- Opening Delimiter -

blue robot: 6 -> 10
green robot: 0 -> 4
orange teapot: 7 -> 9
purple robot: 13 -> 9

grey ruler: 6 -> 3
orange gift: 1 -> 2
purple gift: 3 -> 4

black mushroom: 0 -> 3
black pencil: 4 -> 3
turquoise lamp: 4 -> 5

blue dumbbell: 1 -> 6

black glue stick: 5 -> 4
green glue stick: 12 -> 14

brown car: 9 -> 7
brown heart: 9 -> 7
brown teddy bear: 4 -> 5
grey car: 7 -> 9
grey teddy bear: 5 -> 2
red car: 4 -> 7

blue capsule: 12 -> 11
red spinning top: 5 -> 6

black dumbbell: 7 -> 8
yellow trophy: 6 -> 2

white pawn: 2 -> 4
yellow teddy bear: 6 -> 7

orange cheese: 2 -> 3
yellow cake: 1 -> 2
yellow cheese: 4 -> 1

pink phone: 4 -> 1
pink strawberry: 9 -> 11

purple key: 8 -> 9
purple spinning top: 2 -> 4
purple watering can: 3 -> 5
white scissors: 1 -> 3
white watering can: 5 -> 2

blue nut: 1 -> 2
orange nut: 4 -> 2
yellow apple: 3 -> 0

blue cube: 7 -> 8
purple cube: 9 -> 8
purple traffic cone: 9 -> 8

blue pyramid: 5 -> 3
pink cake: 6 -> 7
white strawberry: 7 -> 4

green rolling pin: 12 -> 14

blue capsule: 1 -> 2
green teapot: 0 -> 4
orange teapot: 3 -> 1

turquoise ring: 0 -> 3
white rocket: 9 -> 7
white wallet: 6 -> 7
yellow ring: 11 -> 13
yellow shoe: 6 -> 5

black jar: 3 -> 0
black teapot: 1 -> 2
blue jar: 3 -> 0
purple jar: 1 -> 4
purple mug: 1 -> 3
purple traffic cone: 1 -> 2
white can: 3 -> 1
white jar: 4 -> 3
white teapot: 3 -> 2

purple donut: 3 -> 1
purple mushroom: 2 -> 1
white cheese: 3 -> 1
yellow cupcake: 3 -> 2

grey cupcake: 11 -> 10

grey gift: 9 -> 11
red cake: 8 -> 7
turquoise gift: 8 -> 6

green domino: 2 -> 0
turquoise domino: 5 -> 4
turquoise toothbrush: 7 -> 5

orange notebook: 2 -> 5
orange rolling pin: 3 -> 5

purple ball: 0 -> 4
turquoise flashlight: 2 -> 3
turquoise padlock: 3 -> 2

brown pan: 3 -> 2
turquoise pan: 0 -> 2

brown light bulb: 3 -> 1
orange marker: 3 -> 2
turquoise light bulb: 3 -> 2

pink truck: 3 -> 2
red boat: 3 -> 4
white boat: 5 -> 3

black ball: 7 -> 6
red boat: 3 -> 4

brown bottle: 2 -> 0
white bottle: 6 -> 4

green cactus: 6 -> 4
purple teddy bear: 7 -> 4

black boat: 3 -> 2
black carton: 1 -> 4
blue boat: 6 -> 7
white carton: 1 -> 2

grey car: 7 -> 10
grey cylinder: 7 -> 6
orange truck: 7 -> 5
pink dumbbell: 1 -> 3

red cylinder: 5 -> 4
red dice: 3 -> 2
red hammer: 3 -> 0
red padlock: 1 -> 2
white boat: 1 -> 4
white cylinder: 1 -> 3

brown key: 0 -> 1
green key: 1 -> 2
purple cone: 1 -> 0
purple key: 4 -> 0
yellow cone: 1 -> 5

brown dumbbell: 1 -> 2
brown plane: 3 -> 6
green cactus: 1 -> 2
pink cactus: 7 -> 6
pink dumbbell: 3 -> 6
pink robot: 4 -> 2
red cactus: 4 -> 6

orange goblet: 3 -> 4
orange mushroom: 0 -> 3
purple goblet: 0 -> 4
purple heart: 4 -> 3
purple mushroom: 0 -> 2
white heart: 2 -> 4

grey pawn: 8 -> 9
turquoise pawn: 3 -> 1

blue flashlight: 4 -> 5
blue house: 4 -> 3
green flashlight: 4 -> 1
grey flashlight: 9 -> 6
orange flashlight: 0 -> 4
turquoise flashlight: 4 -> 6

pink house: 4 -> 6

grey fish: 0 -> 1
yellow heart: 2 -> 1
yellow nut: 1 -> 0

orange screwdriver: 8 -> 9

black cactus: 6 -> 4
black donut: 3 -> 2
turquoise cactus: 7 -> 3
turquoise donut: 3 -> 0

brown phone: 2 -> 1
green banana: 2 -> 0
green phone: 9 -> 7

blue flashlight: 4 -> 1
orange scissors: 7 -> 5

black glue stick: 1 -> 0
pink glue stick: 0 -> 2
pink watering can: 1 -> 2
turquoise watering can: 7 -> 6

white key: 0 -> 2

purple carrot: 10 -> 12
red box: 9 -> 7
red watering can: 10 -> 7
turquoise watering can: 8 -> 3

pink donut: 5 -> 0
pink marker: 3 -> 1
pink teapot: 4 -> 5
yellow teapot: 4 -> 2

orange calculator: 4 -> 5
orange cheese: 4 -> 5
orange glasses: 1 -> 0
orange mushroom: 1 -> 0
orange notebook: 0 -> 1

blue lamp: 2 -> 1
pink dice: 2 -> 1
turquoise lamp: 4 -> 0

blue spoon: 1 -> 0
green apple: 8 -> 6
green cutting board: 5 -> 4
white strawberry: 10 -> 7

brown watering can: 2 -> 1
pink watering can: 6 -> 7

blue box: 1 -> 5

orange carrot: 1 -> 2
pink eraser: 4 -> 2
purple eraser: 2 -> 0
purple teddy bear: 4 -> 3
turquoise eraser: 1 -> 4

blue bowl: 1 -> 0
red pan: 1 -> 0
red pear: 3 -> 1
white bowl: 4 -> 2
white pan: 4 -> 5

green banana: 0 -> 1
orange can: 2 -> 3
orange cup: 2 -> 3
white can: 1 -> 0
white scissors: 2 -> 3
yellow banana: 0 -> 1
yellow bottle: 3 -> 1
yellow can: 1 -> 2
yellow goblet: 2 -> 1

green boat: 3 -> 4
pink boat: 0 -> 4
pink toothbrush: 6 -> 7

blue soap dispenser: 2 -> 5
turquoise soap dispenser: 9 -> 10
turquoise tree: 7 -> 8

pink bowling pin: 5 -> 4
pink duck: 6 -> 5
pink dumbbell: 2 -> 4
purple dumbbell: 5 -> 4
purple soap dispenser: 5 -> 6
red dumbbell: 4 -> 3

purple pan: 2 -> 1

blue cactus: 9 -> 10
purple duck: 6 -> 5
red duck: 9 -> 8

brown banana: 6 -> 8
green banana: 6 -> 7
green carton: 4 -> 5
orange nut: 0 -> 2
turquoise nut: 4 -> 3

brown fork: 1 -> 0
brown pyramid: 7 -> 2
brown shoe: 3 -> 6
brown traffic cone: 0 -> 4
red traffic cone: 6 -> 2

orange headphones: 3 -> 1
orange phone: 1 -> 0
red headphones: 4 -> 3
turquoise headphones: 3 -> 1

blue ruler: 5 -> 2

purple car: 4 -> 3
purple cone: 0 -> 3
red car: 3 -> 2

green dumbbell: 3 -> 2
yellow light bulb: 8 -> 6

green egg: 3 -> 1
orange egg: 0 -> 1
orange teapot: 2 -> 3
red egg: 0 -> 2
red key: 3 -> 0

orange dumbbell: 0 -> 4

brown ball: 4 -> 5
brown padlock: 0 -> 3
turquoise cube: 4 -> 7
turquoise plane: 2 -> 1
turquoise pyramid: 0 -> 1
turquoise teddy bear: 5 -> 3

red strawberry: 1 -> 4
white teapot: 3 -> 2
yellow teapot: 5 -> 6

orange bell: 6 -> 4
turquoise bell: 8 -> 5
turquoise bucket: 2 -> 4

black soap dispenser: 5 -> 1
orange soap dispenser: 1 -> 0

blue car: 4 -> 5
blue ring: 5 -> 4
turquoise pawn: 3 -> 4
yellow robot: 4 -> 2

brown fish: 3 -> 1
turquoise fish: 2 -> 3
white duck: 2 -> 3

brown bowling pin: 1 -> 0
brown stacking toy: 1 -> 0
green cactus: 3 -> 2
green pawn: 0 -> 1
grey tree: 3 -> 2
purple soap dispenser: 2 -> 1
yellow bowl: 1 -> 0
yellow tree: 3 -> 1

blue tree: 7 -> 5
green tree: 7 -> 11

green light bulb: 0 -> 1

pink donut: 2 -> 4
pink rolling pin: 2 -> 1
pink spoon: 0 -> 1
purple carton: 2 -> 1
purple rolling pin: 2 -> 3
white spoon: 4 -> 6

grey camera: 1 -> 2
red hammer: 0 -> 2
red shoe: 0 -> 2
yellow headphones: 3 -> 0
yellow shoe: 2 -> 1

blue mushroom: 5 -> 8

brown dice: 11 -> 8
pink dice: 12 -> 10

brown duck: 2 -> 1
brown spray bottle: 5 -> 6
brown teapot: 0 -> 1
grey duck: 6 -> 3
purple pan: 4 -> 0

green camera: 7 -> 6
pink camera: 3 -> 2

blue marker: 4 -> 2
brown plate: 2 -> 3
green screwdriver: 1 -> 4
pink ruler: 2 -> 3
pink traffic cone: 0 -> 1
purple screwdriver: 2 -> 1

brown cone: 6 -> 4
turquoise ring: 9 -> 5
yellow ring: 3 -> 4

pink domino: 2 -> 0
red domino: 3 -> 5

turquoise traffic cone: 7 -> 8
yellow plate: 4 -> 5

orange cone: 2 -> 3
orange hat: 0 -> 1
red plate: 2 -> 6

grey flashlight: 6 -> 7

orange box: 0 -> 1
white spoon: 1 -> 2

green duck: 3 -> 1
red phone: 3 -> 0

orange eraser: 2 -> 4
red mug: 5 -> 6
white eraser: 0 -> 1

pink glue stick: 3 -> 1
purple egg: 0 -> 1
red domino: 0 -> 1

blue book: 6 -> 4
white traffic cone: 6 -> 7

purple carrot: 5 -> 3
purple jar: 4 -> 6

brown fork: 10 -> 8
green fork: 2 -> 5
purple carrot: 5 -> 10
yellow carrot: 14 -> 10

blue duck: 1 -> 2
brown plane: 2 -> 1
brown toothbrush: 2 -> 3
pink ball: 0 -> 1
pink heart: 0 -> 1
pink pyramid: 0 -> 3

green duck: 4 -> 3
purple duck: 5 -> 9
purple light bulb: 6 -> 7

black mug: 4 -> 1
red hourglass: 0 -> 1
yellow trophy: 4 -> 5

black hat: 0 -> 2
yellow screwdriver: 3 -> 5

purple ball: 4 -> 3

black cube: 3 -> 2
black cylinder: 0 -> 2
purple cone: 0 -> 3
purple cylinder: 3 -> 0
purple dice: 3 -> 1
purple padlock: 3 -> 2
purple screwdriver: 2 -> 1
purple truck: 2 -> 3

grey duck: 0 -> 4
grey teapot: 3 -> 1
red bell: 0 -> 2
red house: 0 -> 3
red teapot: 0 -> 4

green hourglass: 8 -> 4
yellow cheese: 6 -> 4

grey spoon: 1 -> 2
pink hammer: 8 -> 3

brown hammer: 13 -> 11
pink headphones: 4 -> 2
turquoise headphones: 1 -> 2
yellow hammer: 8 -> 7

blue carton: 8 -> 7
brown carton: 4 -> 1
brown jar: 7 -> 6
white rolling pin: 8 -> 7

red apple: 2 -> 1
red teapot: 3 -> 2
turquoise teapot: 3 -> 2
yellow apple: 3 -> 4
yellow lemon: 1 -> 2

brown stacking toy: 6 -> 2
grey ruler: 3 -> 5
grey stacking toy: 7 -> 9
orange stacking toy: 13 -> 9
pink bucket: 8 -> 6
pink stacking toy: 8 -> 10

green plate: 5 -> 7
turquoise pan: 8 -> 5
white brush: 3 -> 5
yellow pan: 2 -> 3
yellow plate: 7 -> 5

- Closing Delimiter -

## What you should do
Reproduce only the lines above spanning from the line containing "red egg: 0 -> 2" through the line containing "brown cone: 6 -> 4", word for word.

## Exercise response
red egg: 0 -> 2
red key: 3 -> 0

orange dumbbell: 0 -> 4

brown ball: 4 -> 5
brown padlock: 0 -> 3
turquoise cube: 4 -> 7
turquoise plane: 2 -> 1
turquoise pyramid: 0 -> 1
turquoise teddy bear: 5 -> 3

red strawberry: 1 -> 4
white teapot: 3 -> 2
yellow teapot: 5 -> 6

orange bell: 6 -> 4
turquoise bell: 8 -> 5
turquoise bucket: 2 -> 4

black soap dispenser: 5 -> 1
orange soap dispenser: 1 -> 0

blue car: 4 -> 5
blue ring: 5 -> 4
turquoise pawn: 3 -> 4
yellow robot: 4 -> 2

brown fish: 3 -> 1
turquoise fish: 2 -> 3
white duck: 2 -> 3

brown bowling pin: 1 -> 0
brown stacking toy: 1 -> 0
green cactus: 3 -> 2
green pawn: 0 -> 1
grey tree: 3 -> 2
purple soap dispenser: 2 -> 1
yellow bowl: 1 -> 0
yellow tree: 3 -> 1

blue tree: 7 -> 5
green tree: 7 -> 11

green light bulb: 0 -> 1

pink donut: 2 -> 4
pink rolling pin: 2 -> 1
pink spoon: 0 -> 1
purple carton: 2 -> 1
purple rolling pin: 2 -> 3
white spoon: 4 -> 6

grey camera: 1 -> 2
red hammer: 0 -> 2
red shoe: 0 -> 2
yellow headphones: 3 -> 0
yellow shoe: 2 -> 1

blue mushroom: 5 -> 8

brown dice: 11 -> 8
pink dice: 12 -> 10

brown duck: 2 -> 1
brown spray bottle: 5 -> 6
brown teapot: 0 -> 1
grey duck: 6 -> 3
purple pan: 4 -> 0

green camera: 7 -> 6
pink camera: 3 -> 2

blue marker: 4 -> 2
brown plate: 2 -> 3
green screwdriver: 1 -> 4
pink ruler: 2 -> 3
pink traffic cone: 0 -> 1
purple screwdriver: 2 -> 1

brown cone: 6 -> 4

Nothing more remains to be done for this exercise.